Object change listings
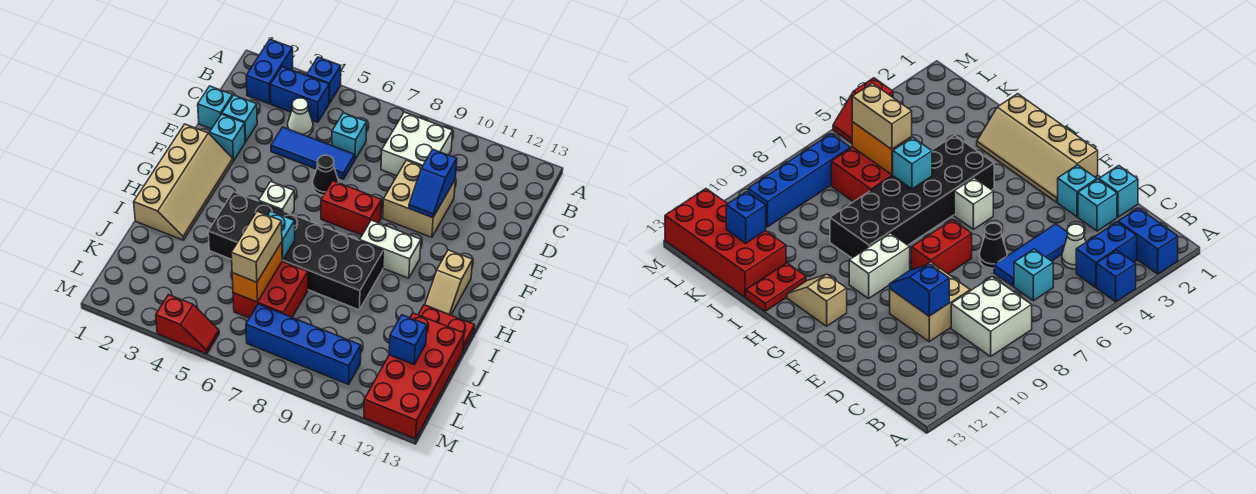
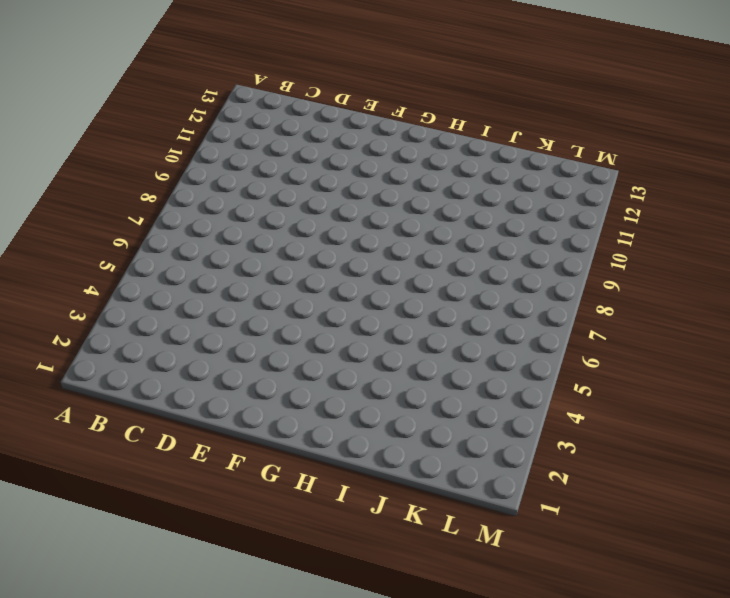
none -> blue brick A2:B2 level 1
none -> blue brick A4 level 1
none -> blue brick B3:B4 level 1

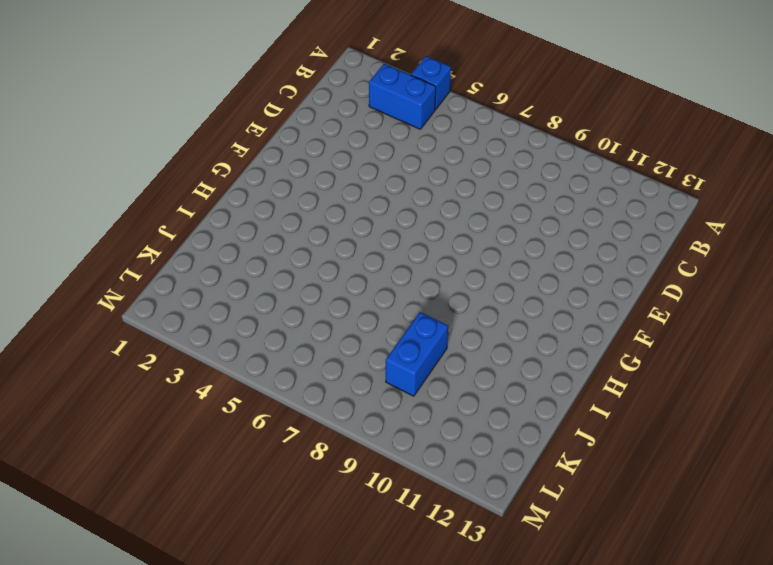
blue brick J9:K9 level 1 -> blue brick A2:B2 level 1
none -> white brick B8:C9 level 1
none -> white cone C4 level 1
none -> cyan brick C6 level 1

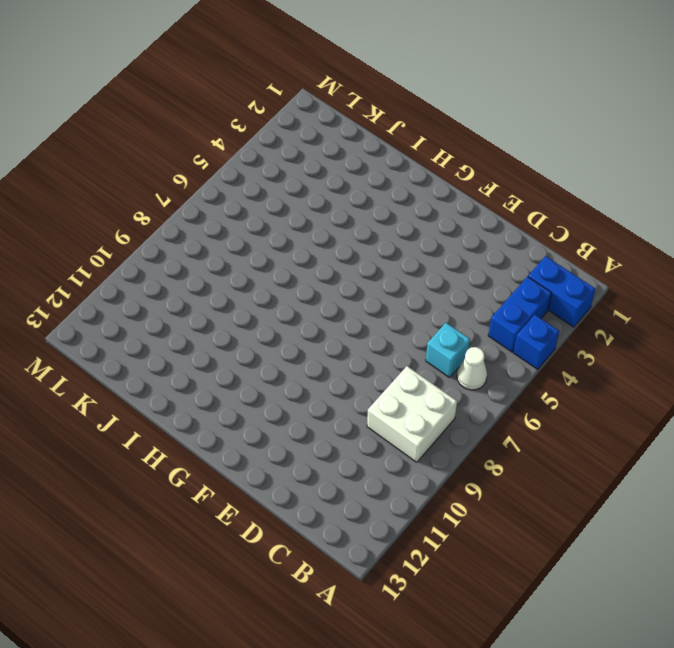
white cone B6 level 1 -> white cone C4 level 1
none -> cyan brick D1 level 1
none -> cyan brick D2 level 1
none -> blue tile D4:D6 level 1

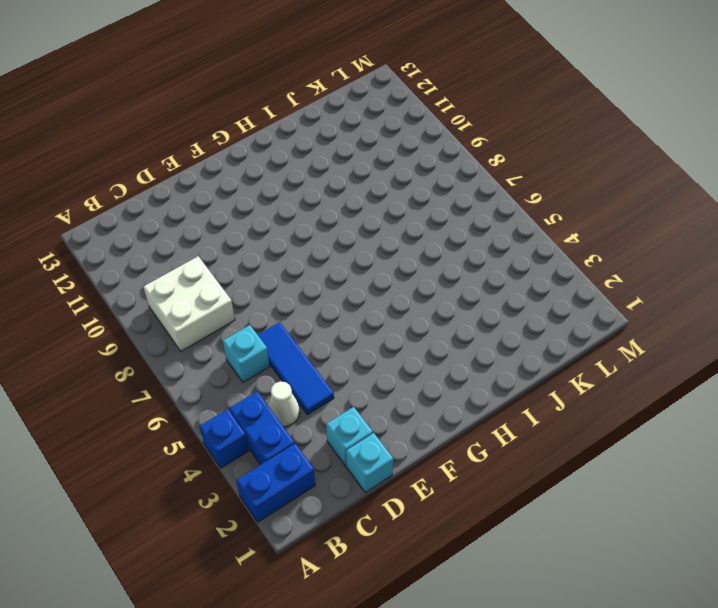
none -> tan brick D9:E10 level 1
none -> cyan brick E2 level 1
none -> black cone E6 level 1

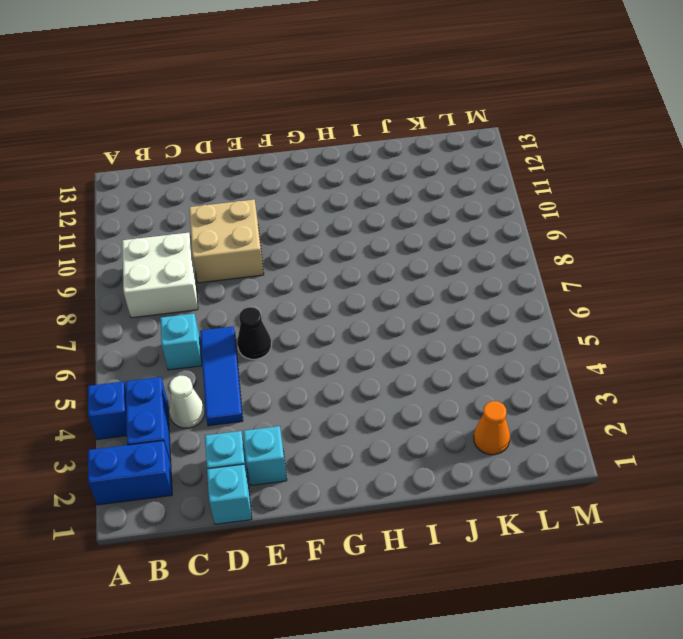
orange cone K2 level 1 -> none
none -> tan slope F1:I2 level 1 top 1
none -> red brick F7:F8 level 1
none -> white brick G5 level 1

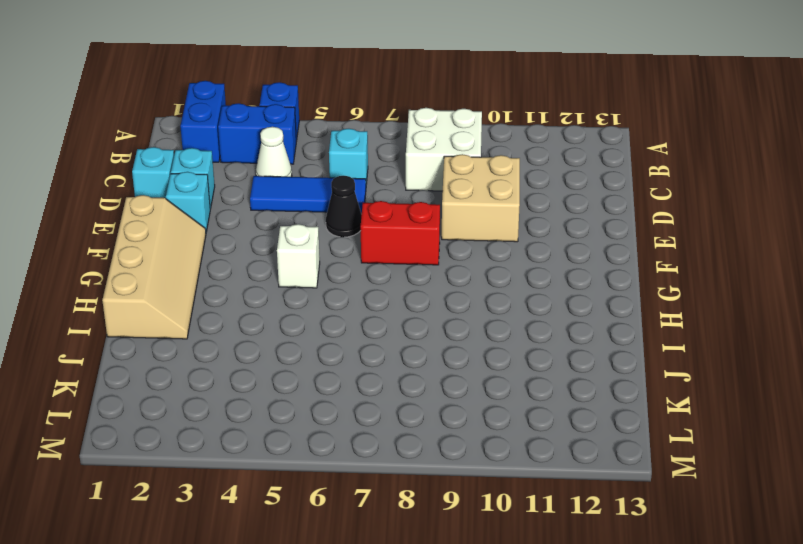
none -> white brick G9:G10 level 1
none -> tan slope G12:H12 level 1 top G
none -> black brick H4:I9 level 1

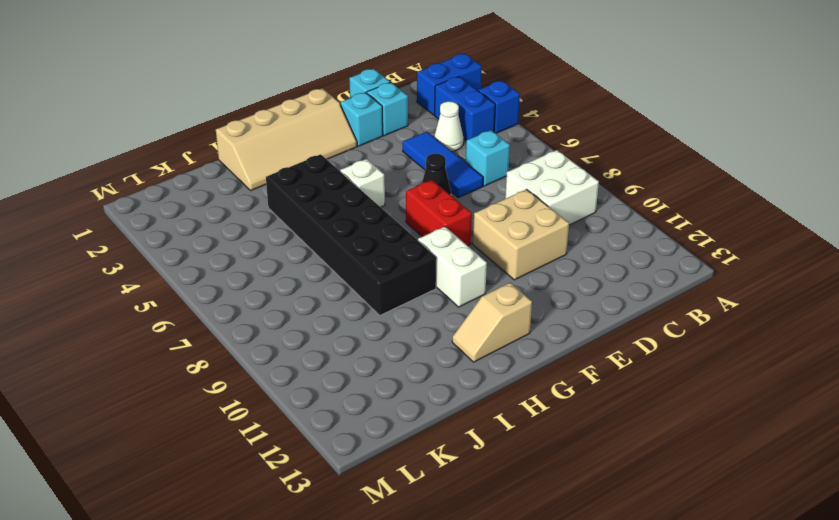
none -> red plate I12:I13 level 1
none -> red brick J6:K7 level 1
none -> red brick J12:M13 level 1

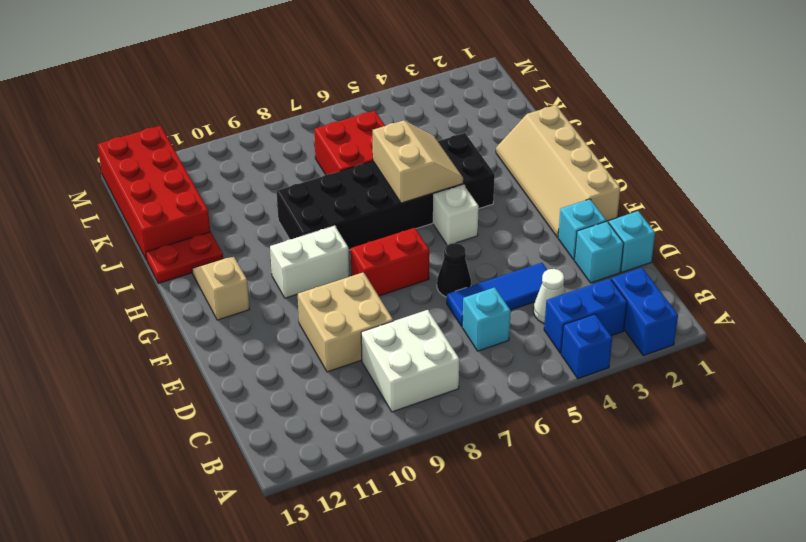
tan slope H5:I6 level 2 top 6 -> cyan brick I6 level 2
none -> blue brick L7:L10 level 1
none -> red slope M4:M5 level 1 top 4
none -> blue slope D10:E10 level 2 top D

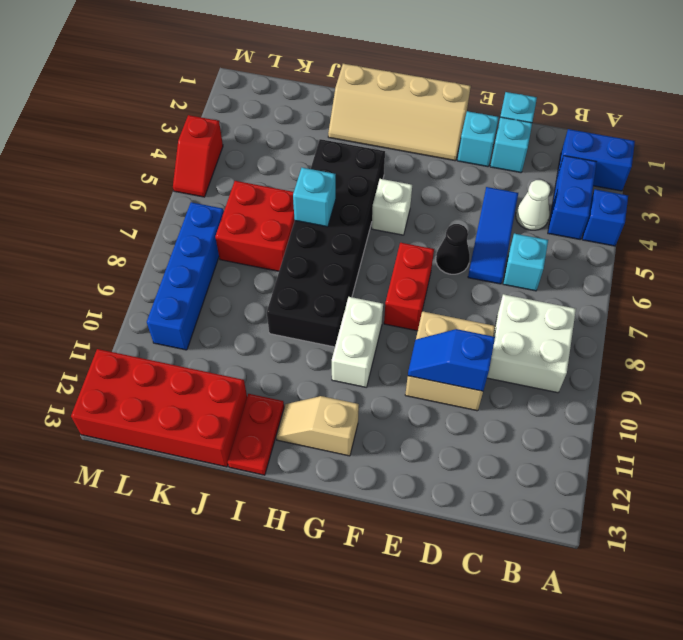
none -> orange brick J6:K6 level 2
none -> blue brick K12 level 2
none -> tan brick J6:K6 level 3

§ **TASK TO CARRY OUT**
Exactly as written, give every entry again, but not the pictures.

§ **SOLUTION TO THE PROBLEM**
none -> blue brick A2:B2 level 1
none -> blue brick A4 level 1
none -> blue brick B3:B4 level 1

blue brick J9:K9 level 1 -> blue brick A2:B2 level 1
none -> white brick B8:C9 level 1
none -> white cone C4 level 1
none -> cyan brick C6 level 1

white cone B6 level 1 -> white cone C4 level 1
none -> cyan brick D1 level 1
none -> cyan brick D2 level 1
none -> blue tile D4:D6 level 1

none -> tan brick D9:E10 level 1
none -> cyan brick E2 level 1
none -> black cone E6 level 1

orange cone K2 level 1 -> none
none -> tan slope F1:I2 level 1 top 1
none -> red brick F7:F8 level 1
none -> white brick G5 level 1

none -> white brick G9:G10 level 1
none -> tan slope G12:H12 level 1 top G
none -> black brick H4:I9 level 1

none -> red plate I12:I13 level 1
none -> red brick J6:K7 level 1
none -> red brick J12:M13 level 1

tan slope H5:I6 level 2 top 6 -> cyan brick I6 level 2
none -> blue brick L7:L10 level 1
none -> red slope M4:M5 level 1 top 4
none -> blue slope D10:E10 level 2 top D

none -> orange brick J6:K6 level 2
none -> blue brick K12 level 2
none -> tan brick J6:K6 level 3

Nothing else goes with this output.